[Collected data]
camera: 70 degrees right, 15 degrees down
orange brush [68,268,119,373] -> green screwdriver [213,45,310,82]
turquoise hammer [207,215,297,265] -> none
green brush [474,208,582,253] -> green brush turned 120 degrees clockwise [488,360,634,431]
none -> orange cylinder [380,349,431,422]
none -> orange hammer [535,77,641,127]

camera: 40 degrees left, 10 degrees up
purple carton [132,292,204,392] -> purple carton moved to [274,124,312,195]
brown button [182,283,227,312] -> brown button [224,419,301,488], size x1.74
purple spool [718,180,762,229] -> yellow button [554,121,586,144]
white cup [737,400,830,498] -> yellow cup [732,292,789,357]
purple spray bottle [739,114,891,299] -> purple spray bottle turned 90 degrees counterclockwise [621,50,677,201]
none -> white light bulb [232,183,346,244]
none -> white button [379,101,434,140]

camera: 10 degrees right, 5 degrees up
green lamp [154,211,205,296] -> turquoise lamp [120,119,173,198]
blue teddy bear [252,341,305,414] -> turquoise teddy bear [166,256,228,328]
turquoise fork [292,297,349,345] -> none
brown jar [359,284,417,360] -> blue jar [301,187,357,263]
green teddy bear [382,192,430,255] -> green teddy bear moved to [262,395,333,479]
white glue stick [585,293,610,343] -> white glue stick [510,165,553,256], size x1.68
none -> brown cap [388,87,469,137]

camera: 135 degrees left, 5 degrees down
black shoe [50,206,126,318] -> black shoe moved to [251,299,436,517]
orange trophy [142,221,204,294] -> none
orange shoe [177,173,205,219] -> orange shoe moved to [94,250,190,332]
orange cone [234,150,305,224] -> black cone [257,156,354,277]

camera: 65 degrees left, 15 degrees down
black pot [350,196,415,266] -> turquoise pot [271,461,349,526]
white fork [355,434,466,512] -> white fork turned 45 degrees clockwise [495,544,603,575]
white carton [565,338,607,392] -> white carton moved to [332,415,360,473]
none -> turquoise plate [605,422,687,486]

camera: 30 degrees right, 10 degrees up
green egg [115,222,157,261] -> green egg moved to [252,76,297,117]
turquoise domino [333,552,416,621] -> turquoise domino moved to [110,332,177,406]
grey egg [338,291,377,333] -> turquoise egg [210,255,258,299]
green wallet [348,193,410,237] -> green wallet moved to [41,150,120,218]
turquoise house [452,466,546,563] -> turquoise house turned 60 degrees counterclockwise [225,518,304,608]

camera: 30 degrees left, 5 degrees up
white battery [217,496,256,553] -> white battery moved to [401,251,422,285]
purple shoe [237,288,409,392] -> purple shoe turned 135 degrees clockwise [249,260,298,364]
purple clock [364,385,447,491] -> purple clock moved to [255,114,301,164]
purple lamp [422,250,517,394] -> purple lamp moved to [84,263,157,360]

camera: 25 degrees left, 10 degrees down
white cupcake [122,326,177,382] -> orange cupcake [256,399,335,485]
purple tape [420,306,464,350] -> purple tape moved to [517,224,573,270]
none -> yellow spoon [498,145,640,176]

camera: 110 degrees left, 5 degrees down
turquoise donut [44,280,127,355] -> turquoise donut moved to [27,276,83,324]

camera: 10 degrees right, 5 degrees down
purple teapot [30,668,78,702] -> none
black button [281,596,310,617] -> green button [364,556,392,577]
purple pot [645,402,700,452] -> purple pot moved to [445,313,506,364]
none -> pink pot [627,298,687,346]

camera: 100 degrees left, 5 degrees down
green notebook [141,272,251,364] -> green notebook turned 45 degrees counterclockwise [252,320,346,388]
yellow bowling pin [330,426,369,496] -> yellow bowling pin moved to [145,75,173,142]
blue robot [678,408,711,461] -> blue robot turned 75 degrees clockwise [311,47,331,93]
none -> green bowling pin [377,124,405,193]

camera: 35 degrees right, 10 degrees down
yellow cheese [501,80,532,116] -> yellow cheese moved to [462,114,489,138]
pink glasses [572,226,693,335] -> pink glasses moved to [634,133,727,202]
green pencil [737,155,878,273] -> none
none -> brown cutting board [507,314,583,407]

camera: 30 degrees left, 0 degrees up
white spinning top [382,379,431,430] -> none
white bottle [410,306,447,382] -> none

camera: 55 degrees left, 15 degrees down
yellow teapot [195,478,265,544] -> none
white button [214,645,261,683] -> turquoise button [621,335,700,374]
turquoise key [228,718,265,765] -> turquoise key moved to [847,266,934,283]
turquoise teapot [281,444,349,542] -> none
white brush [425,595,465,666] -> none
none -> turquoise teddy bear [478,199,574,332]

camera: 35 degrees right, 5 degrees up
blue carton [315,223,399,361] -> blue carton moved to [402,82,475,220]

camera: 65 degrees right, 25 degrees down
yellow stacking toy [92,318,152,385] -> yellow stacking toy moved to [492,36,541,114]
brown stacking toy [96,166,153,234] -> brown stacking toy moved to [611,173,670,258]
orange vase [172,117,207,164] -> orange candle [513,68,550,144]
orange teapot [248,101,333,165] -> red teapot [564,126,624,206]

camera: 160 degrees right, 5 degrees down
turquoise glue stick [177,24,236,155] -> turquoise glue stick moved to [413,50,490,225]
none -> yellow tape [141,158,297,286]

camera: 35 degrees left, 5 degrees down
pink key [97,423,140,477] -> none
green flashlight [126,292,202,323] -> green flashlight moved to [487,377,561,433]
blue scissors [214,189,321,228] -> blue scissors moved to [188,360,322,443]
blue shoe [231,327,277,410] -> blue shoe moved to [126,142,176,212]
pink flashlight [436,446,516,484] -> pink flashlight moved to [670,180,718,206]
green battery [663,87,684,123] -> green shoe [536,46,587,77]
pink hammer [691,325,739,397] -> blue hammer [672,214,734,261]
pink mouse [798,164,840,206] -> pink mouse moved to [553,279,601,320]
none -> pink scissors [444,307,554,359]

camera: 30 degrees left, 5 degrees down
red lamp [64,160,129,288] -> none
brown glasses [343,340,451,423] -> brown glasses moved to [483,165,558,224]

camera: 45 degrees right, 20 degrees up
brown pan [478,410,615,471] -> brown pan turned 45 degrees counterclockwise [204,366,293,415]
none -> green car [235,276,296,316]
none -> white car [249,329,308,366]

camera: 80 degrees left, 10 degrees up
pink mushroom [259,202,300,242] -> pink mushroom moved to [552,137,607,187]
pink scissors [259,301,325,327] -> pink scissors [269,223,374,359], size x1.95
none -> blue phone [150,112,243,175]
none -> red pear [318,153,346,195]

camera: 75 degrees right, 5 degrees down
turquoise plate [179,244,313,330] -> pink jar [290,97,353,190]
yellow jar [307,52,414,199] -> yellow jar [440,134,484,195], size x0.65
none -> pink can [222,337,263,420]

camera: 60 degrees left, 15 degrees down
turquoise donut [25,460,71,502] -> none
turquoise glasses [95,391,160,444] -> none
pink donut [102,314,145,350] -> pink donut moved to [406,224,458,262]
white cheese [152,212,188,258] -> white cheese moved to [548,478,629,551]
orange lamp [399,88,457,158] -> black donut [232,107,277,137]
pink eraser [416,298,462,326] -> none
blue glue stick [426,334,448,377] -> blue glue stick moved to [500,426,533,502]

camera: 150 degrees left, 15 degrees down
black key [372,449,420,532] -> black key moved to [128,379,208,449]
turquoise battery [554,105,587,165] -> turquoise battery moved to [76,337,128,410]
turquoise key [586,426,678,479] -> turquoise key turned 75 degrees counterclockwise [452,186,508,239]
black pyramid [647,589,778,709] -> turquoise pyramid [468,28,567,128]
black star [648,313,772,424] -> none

PROBLEM. Repeat verbatim the opening run of entries, ending with the line that contains "brown jar [359,284,417,360]".

WRITTEN SOLUTION.
camera: 70 degrees right, 15 degrees down
orange brush [68,268,119,373] -> green screwdriver [213,45,310,82]
turquoise hammer [207,215,297,265] -> none
green brush [474,208,582,253] -> green brush turned 120 degrees clockwise [488,360,634,431]
none -> orange cylinder [380,349,431,422]
none -> orange hammer [535,77,641,127]

camera: 40 degrees left, 10 degrees up
purple carton [132,292,204,392] -> purple carton moved to [274,124,312,195]
brown button [182,283,227,312] -> brown button [224,419,301,488], size x1.74
purple spool [718,180,762,229] -> yellow button [554,121,586,144]
white cup [737,400,830,498] -> yellow cup [732,292,789,357]
purple spray bottle [739,114,891,299] -> purple spray bottle turned 90 degrees counterclockwise [621,50,677,201]
none -> white light bulb [232,183,346,244]
none -> white button [379,101,434,140]

camera: 10 degrees right, 5 degrees up
green lamp [154,211,205,296] -> turquoise lamp [120,119,173,198]
blue teddy bear [252,341,305,414] -> turquoise teddy bear [166,256,228,328]
turquoise fork [292,297,349,345] -> none
brown jar [359,284,417,360] -> blue jar [301,187,357,263]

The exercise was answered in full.